*Work task:*
Look for the line containing "(245, 316) = (232, 152): yellow" and the line containing "(379, 169) = (410, 256): blue" in the entries below. Copy those two and all lines between them exactly, leaving out pictures.
§
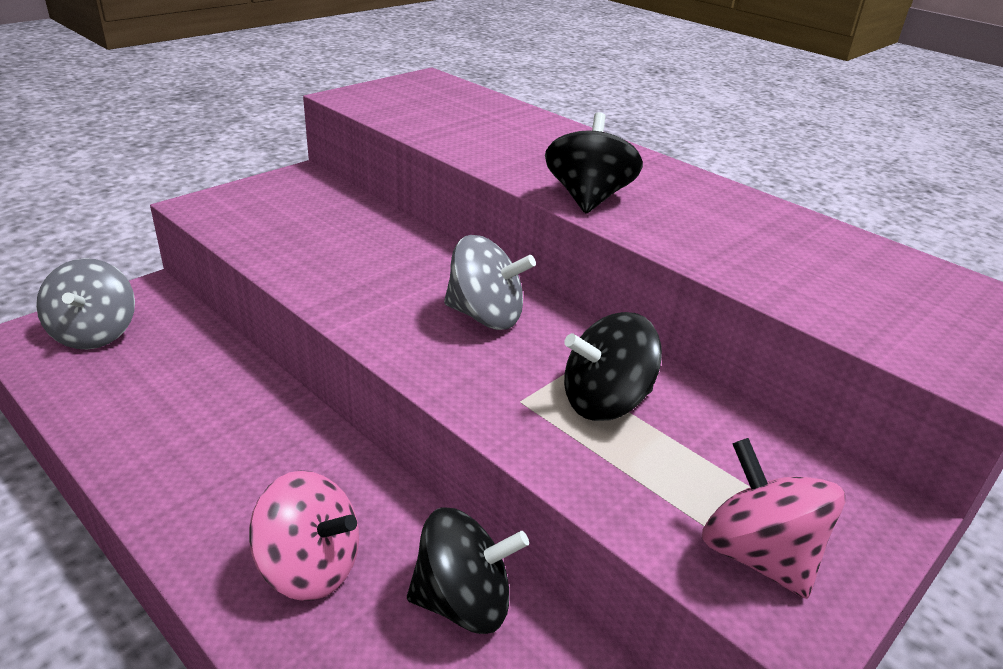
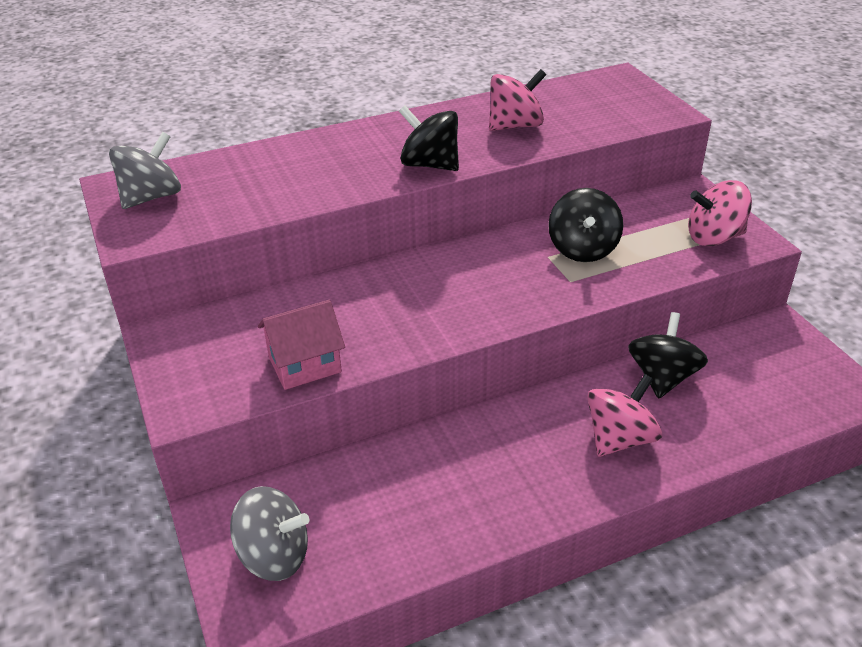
camera: 65 degrees left, 5 degrees up
(276, 247) = (304, 364): none -> pink house
(485, 316) = (469, 273): grey spinning top -> grey spinning top (151, 197)
(746, 240) = (515, 126): none -> pink spinning top

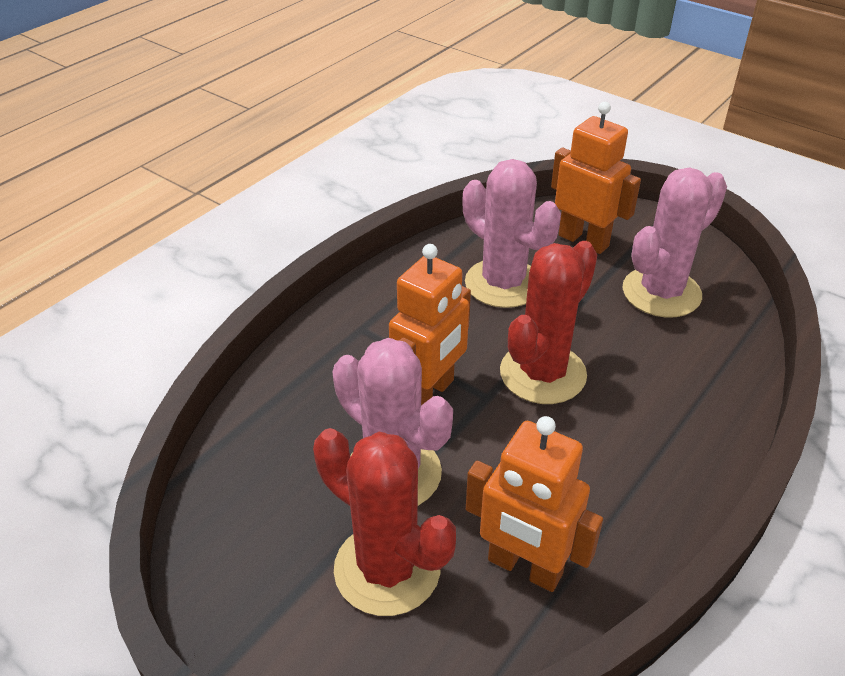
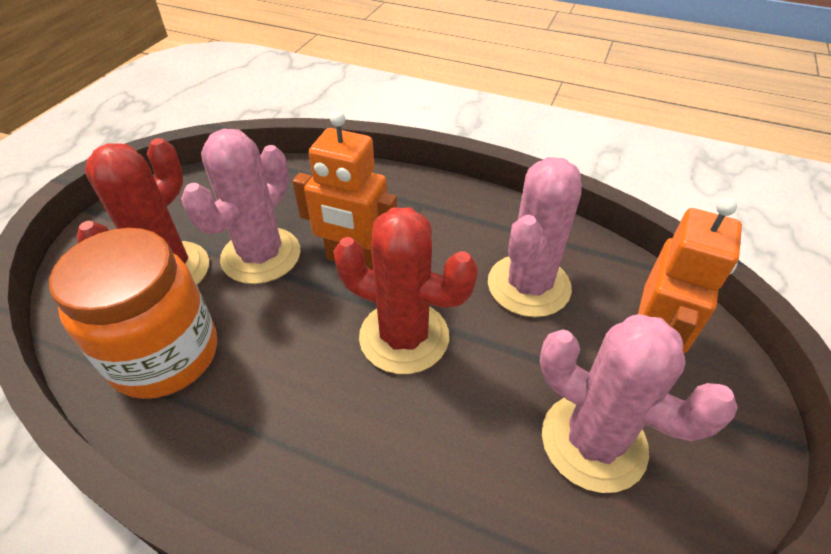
camera: 75 degrees right, 5 degrees up
(524, 568) = (165, 355): orange robot -> orange jar

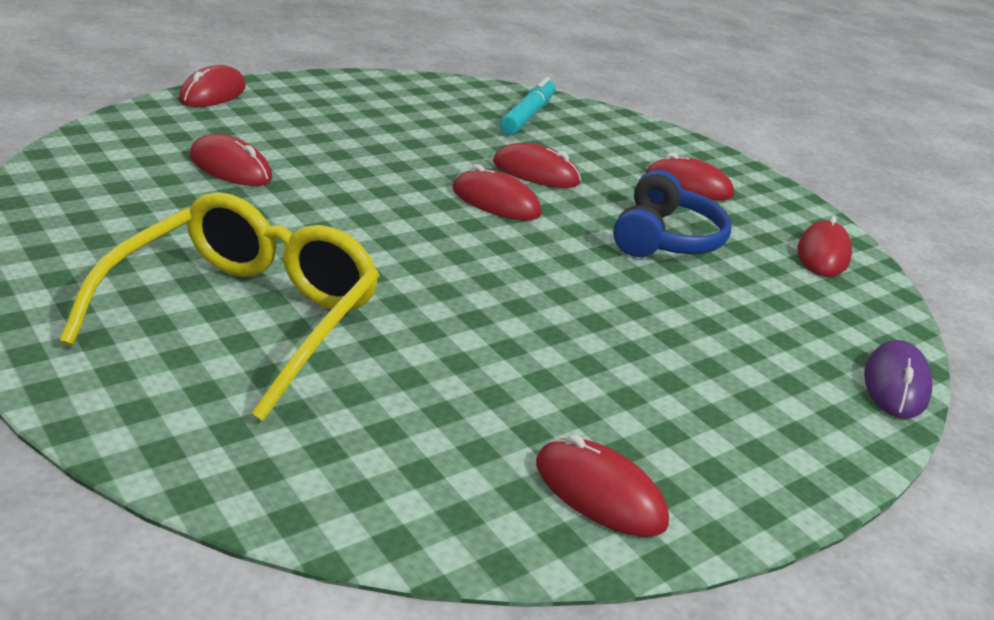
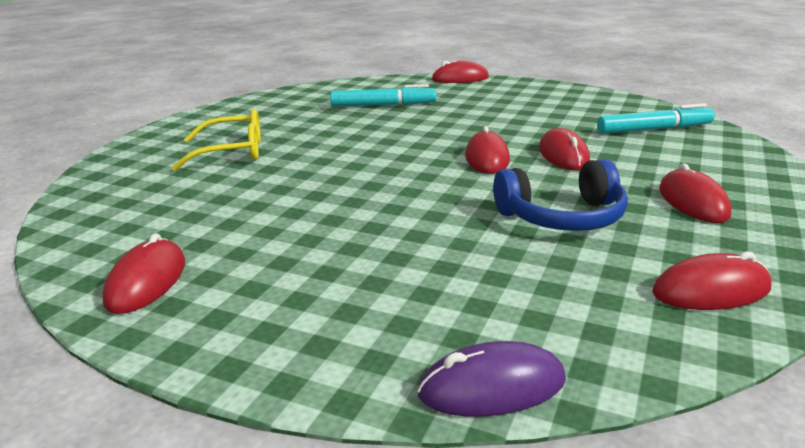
camera: 65 degrees right, 5 degrees down
(230, 168) = (383, 105): red mouse -> turquoise marker
(245, 316) = (232, 152): yellow glasses -> yellow glasses, size x0.63

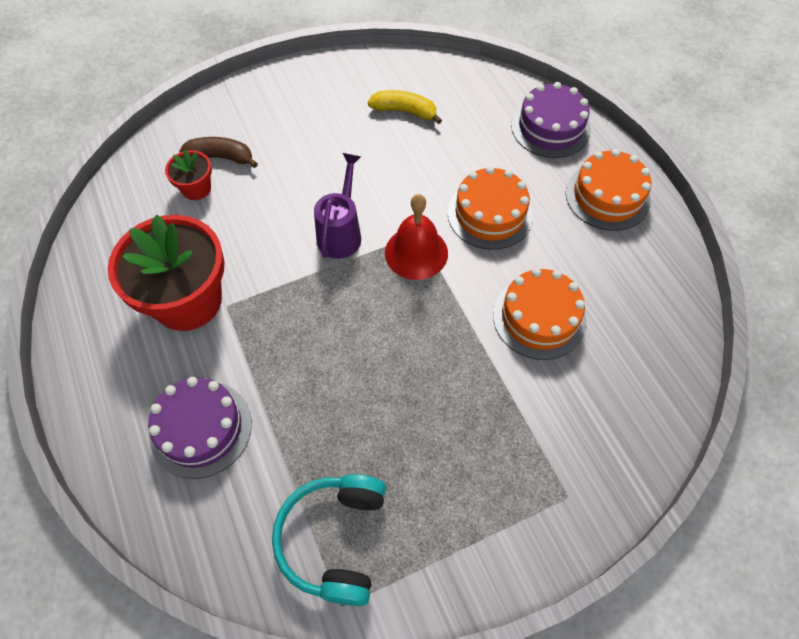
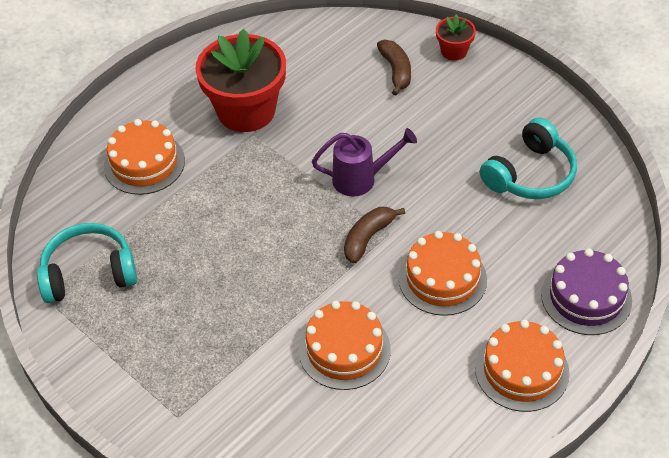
camera: 70 degrees right, 10 degrees down
(196, 188) = (354, 70): red flower pot -> red flower pot (454, 51)
(201, 428) = (144, 163): purple cake -> orange cake
(405, 111) = (530, 174): yellow banana -> turquoise headphones
(416, 252) = (368, 238): red bell -> brown banana

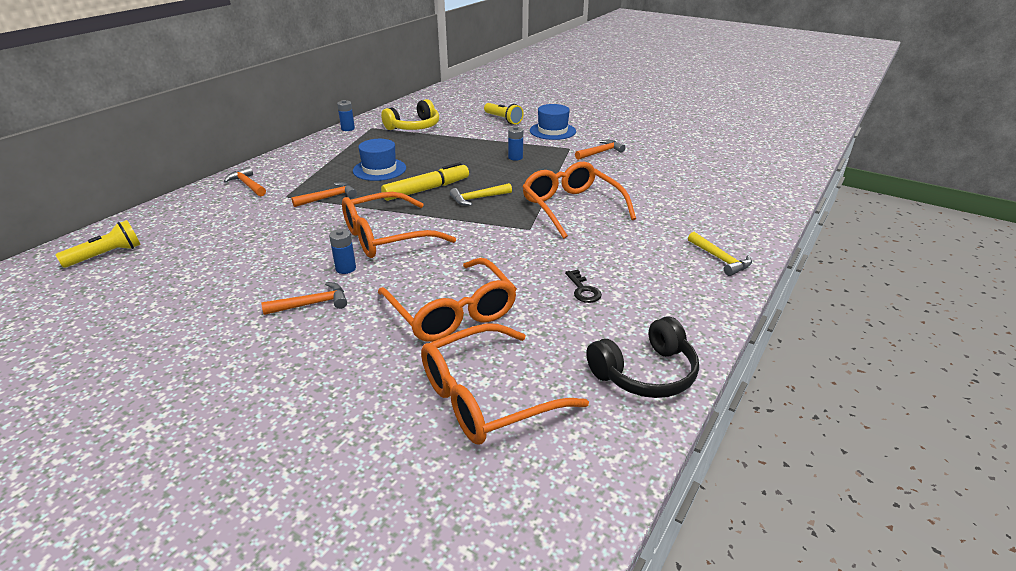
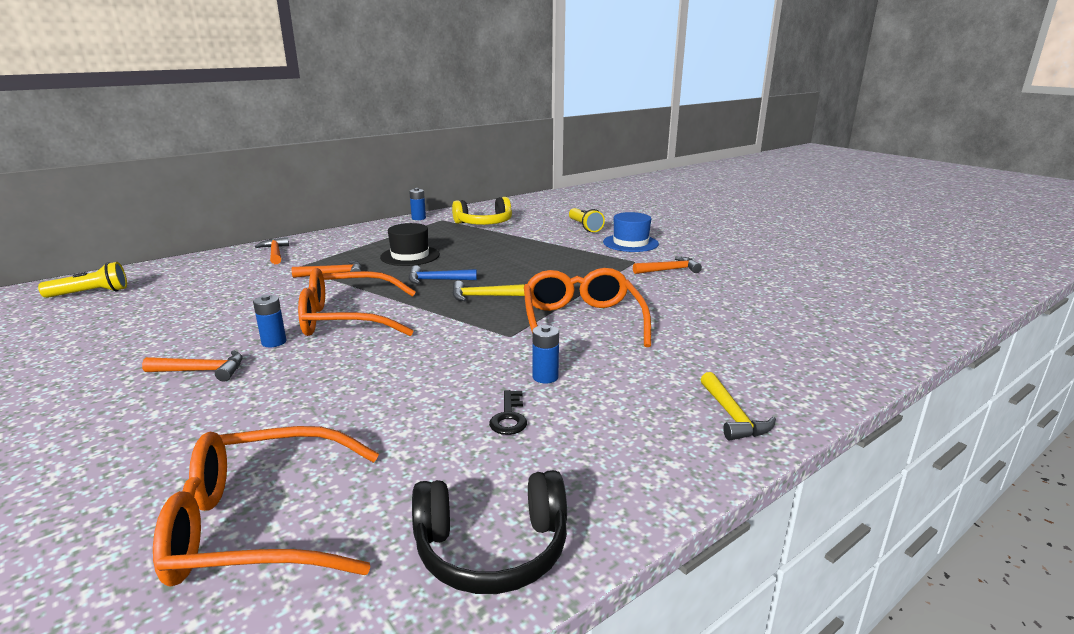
camera: 20 degrees right, 10 degrees down
(379, 169) = (410, 256): blue hat -> black hat
(426, 189) = (437, 280): yellow marker -> blue hammer
(451, 311) = (330, 409): orange glasses -> none
(515, 157) = (563, 263): blue battery -> blue battery (545, 377)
§
*Response area:*
(245, 316) = (232, 152): yellow glasses -> yellow glasses, size x0.63

camera: 70 degrees right, 10 degrees down
(196, 188) = (354, 70): red flower pot -> red flower pot (454, 51)
(201, 428) = (144, 163): purple cake -> orange cake
(405, 111) = (530, 174): yellow banana -> turquoise headphones
(416, 252) = (368, 238): red bell -> brown banana

camera: 20 degrees right, 10 degrees down
(379, 169) = (410, 256): blue hat -> black hat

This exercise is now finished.